Exercise: Look through the records, and wherever the string "none" turns up, copy out that line.

Task input:
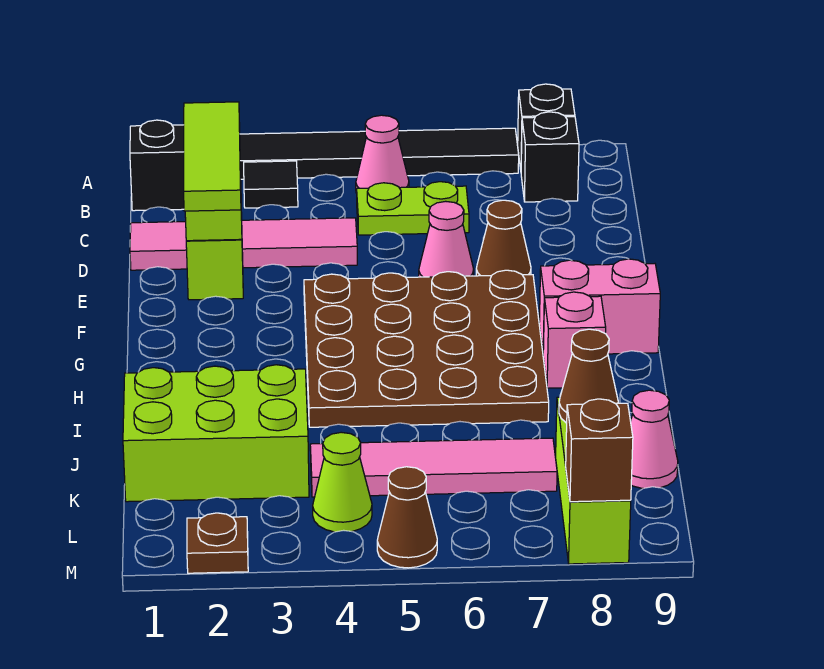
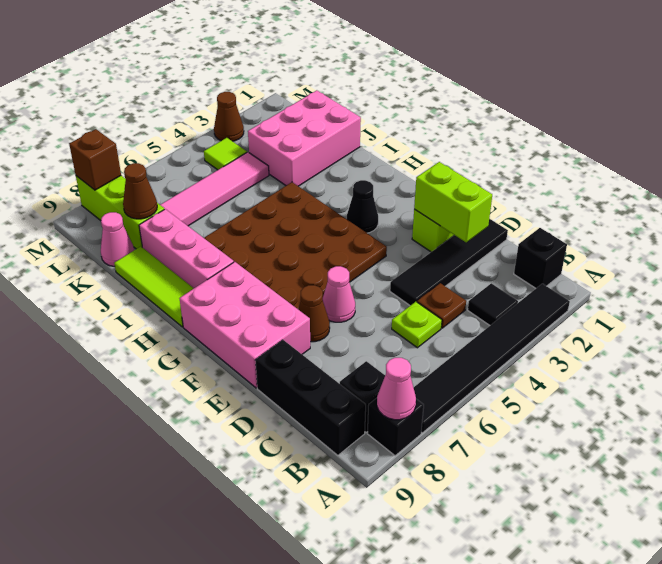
pink cone B5 level 1 -> pink cone A8 level 2
none -> black brick B9:D9 level 1
lime plate C5:C6 level 1 -> lime plate C5 level 1
pink tile D1:D4 level 1 -> black tile D1:D4 level 1
lime tile D2:F2 level 3 -> lime tile H9:J9 level 1
none -> black cone G3 level 1
pink brick G8:G9 level 1 -> pink brick E8:G9 level 1
pink brick H8 level 1 -> pink brick H8:J8 level 1
lime brick J1:K3 level 1 -> pink brick J1:K3 level 1
lime cone L4 level 1 -> lime tile L4 level 1
brown plate M2 level 1 -> brown plate C4 level 1
brown cone M5 level 1 -> brown cone M3 level 1

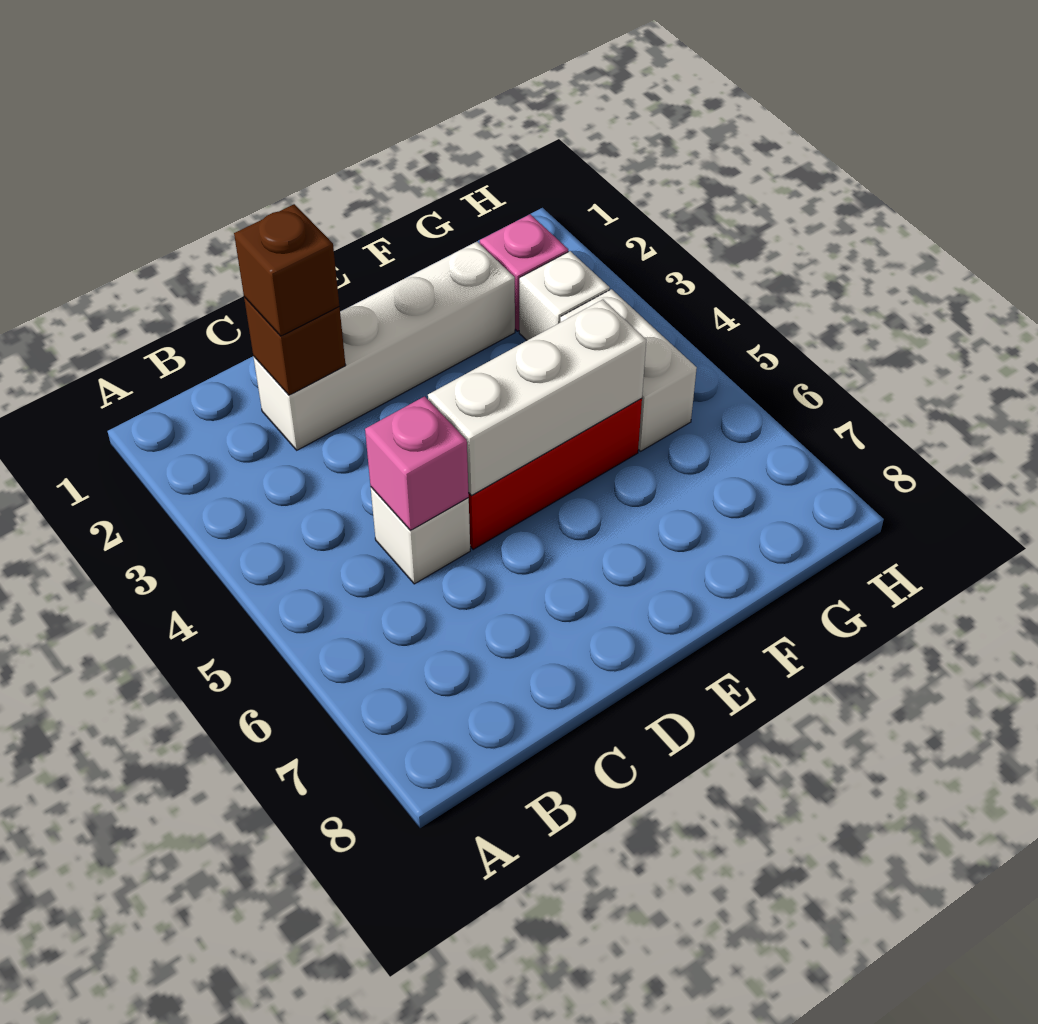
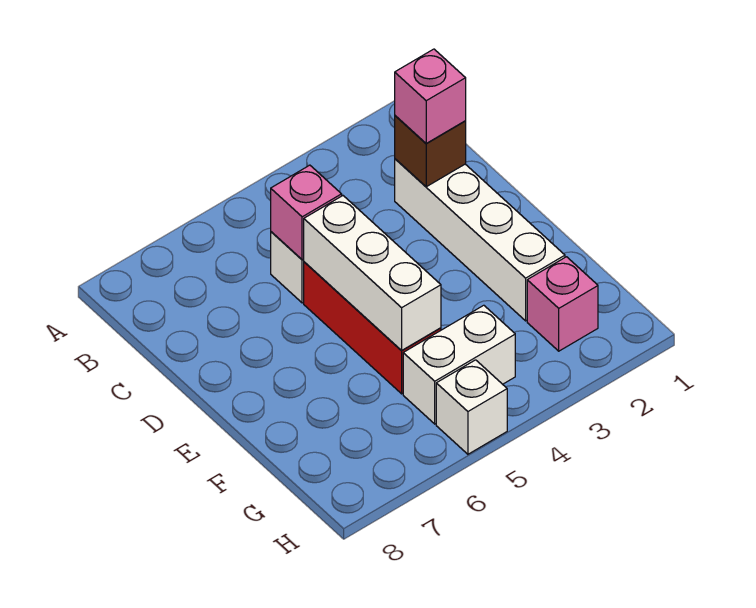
brown brick C2 level 3 -> pink brick C2 level 3
white brick G3 level 1 -> white brick H5 level 1

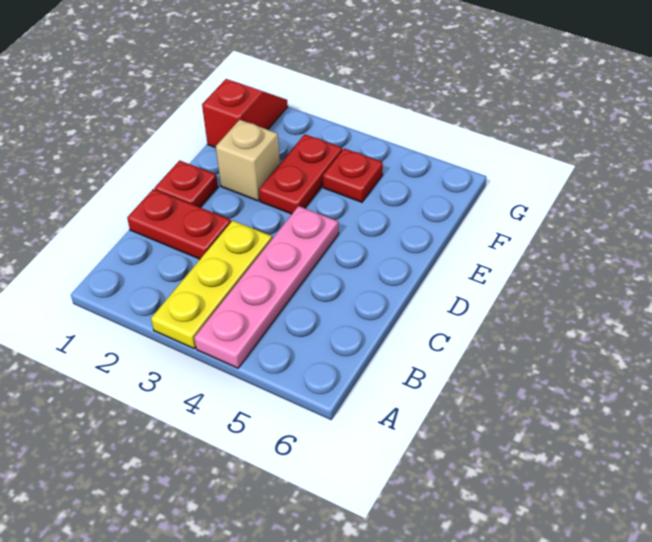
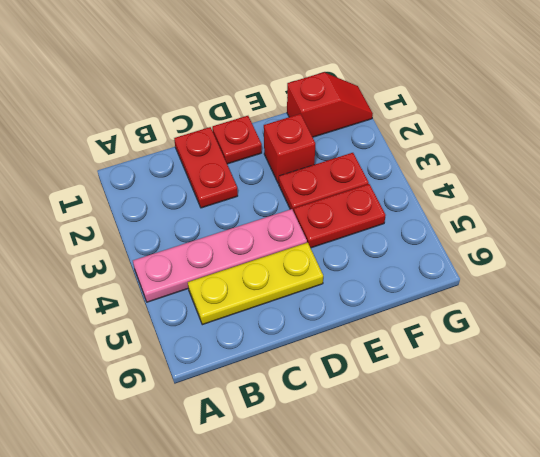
yellow plate A3:C3 level 1 -> yellow plate B5:D5 level 1
tan brick E2 level 1 -> red brick E2 level 1
red plate F4 level 1 -> red plate E4:F4 level 1

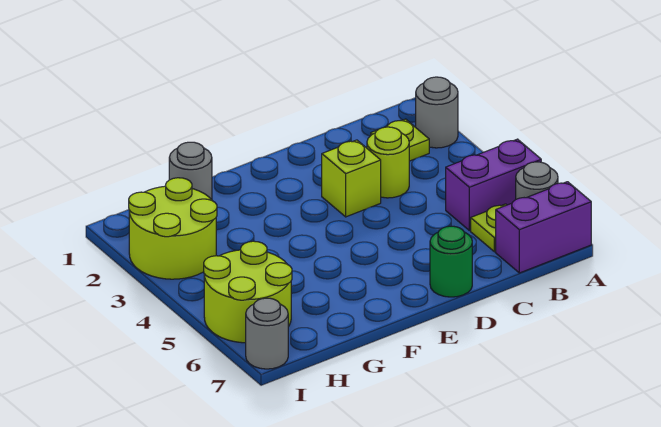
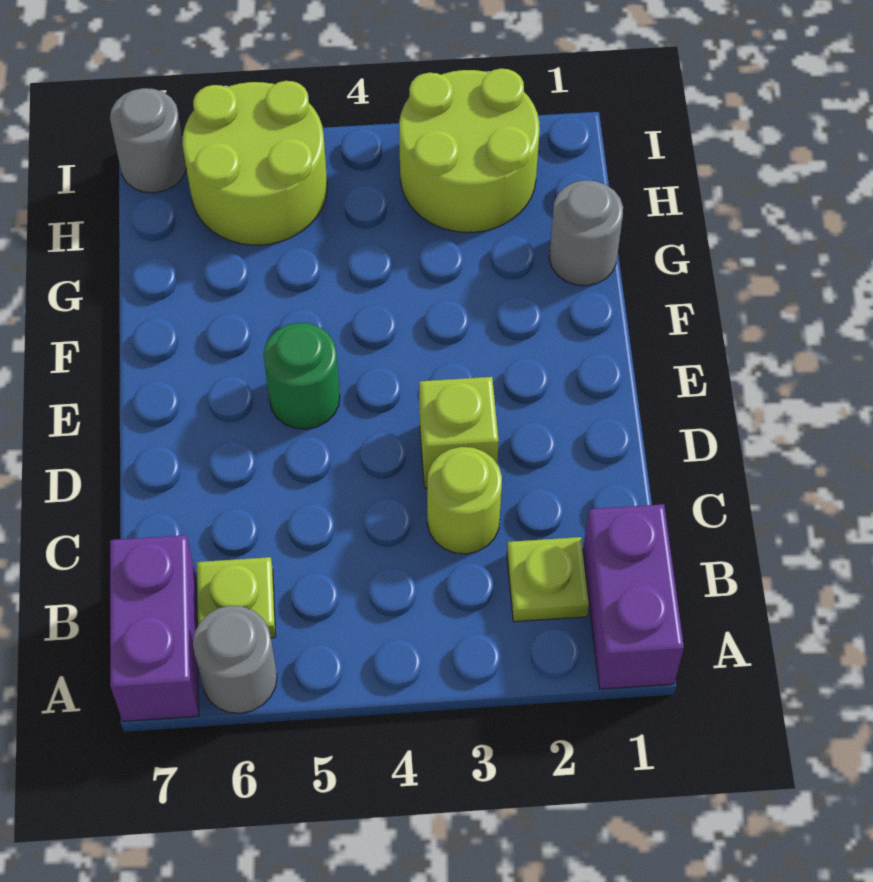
grey round brick A2 level 1 -> none
purple brick A5:B5 level 1 -> purple brick A1:B1 level 1
green round brick D7 level 1 -> green round brick E5 level 1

Answer for the task:
none -> black brick B9:D9 level 1
none -> black cone G3 level 1
grey round brick A2 level 1 -> none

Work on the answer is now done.